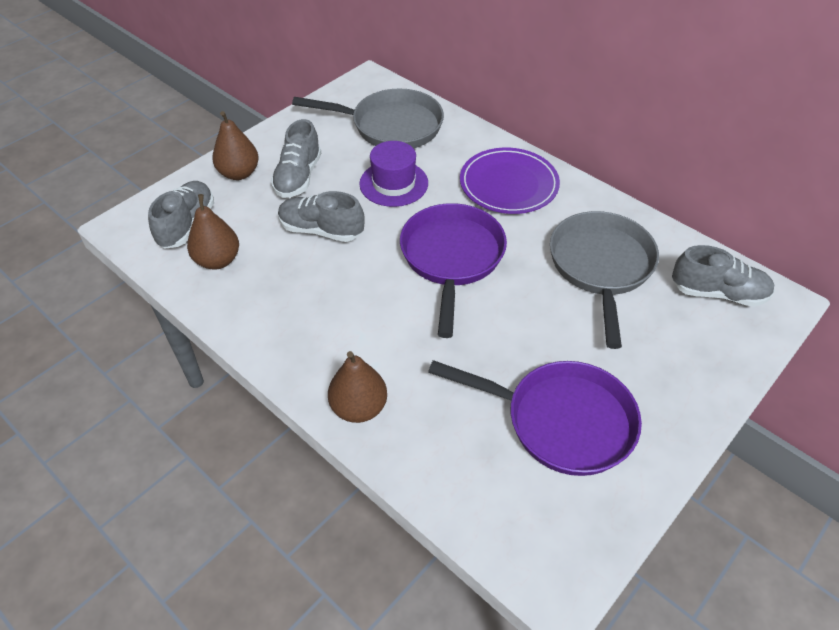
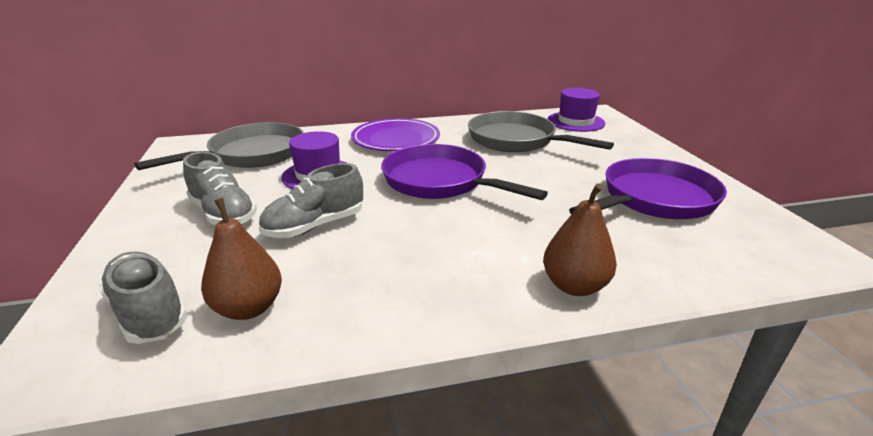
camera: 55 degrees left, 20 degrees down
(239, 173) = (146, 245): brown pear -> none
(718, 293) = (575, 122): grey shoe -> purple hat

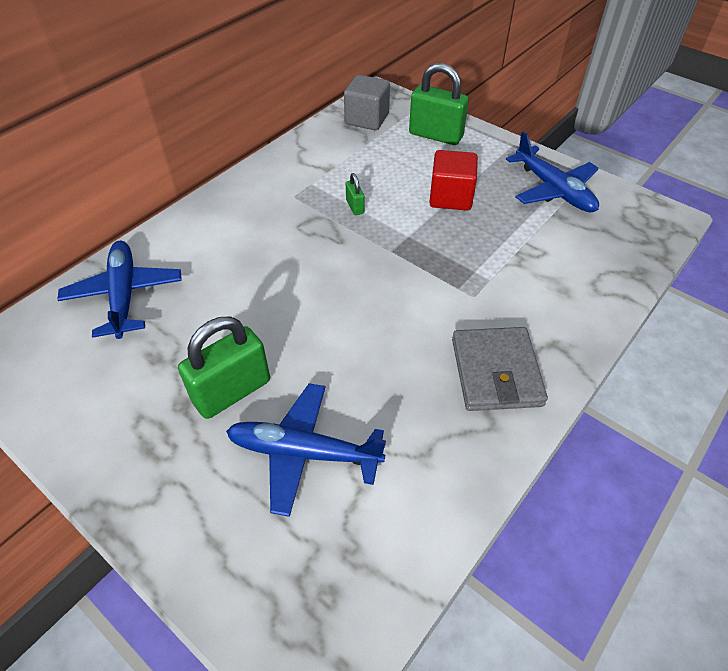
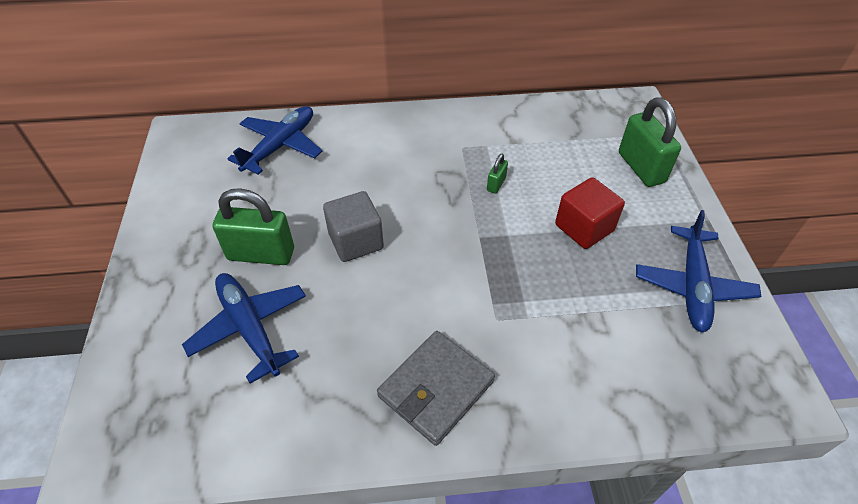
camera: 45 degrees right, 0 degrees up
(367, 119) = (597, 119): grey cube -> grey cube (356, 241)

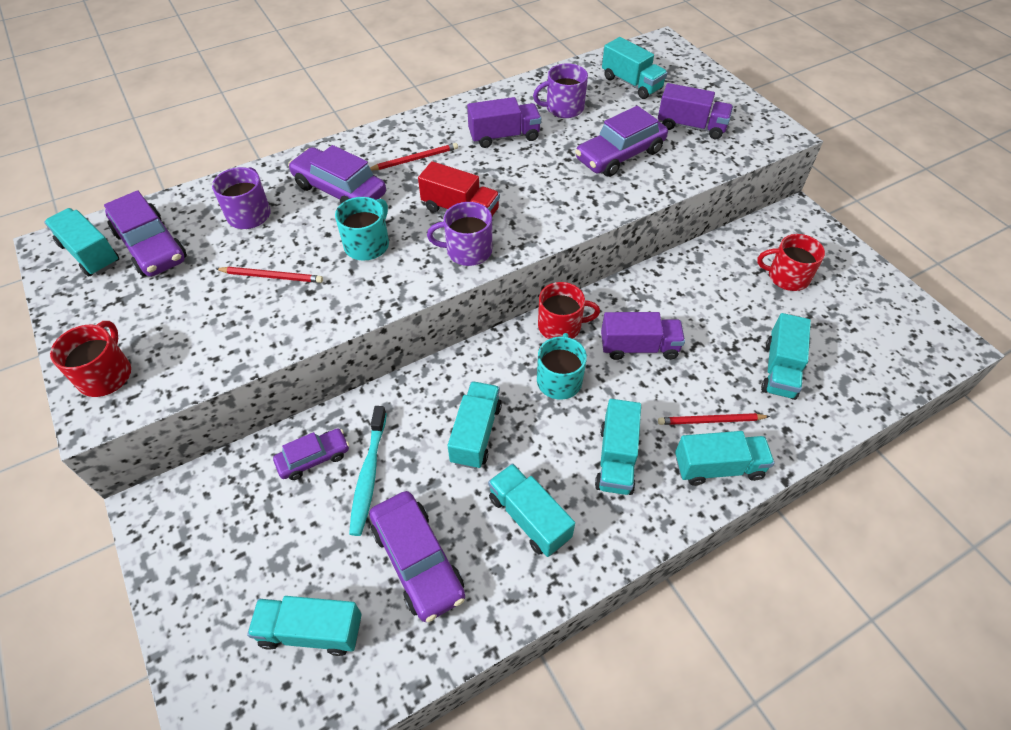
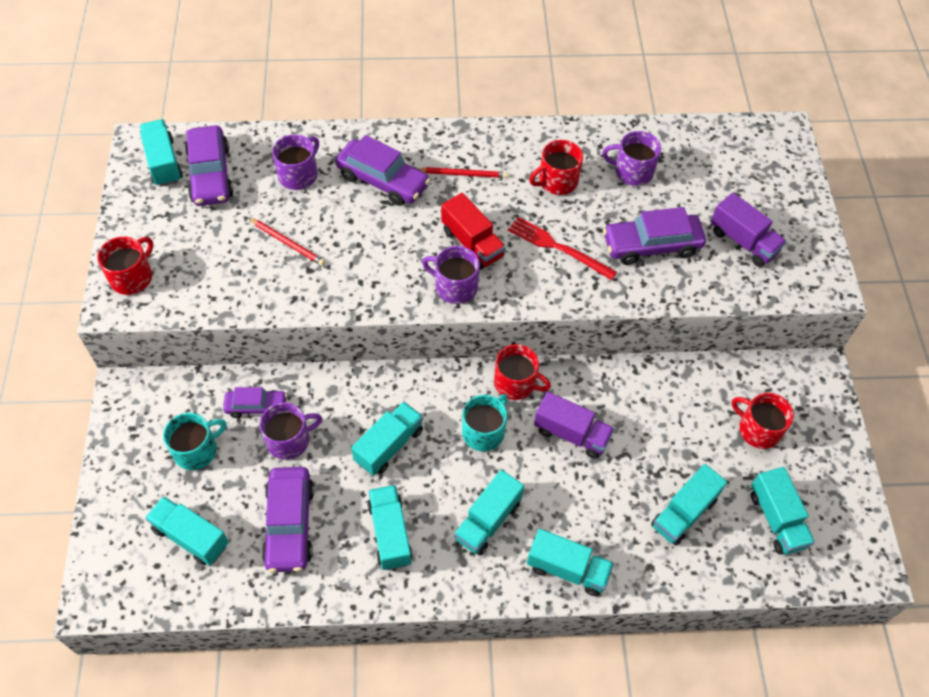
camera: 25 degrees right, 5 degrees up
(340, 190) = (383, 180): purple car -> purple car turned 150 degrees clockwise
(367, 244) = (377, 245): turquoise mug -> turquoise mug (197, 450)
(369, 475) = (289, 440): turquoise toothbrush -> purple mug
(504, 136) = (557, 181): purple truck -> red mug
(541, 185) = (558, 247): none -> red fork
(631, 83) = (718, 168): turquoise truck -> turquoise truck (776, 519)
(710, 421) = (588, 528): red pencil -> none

····················

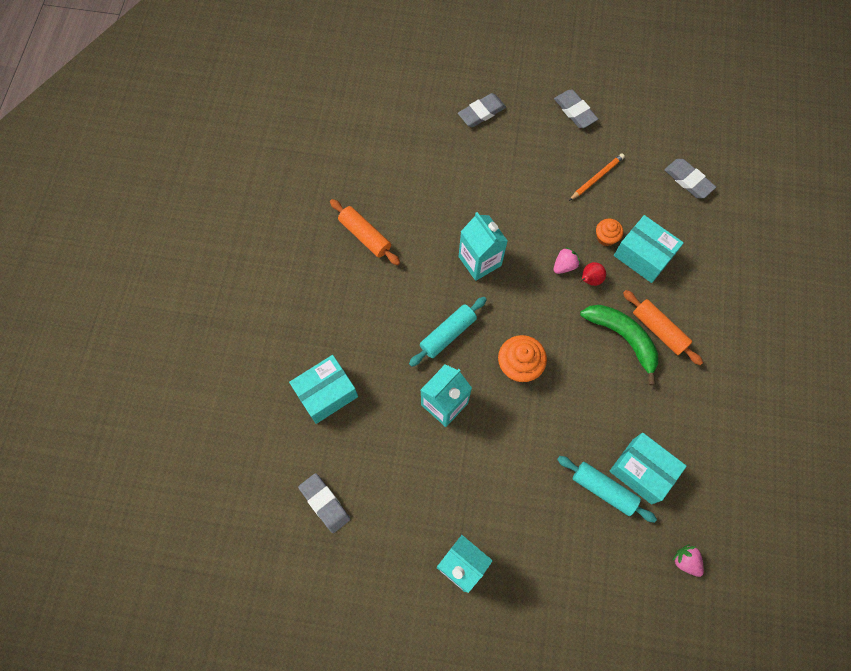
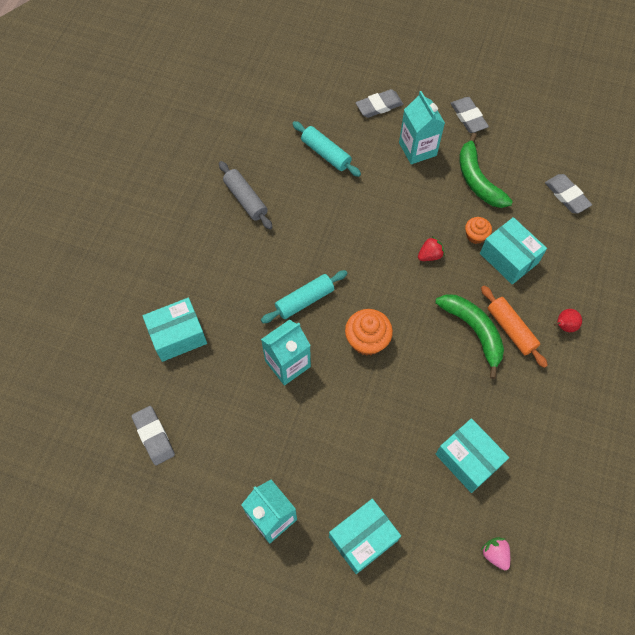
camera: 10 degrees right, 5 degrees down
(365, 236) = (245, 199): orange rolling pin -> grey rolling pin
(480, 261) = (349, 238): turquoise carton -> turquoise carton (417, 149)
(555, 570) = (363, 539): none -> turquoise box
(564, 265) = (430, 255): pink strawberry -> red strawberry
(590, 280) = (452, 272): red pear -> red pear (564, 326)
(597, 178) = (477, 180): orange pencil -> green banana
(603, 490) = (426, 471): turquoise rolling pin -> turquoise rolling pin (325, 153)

····················

• **What this task involves**
Please copy the lines in the records above between the one holding "(590, 280) = (452, 272): red" and the one holding "(603, 490) = (426, 471): turquoise", inclusive, exactly and with no other line.

• **Written reply**
(590, 280) = (452, 272): red pear -> red pear (564, 326)
(597, 178) = (477, 180): orange pencil -> green banana
(603, 490) = (426, 471): turquoise rolling pin -> turquoise rolling pin (325, 153)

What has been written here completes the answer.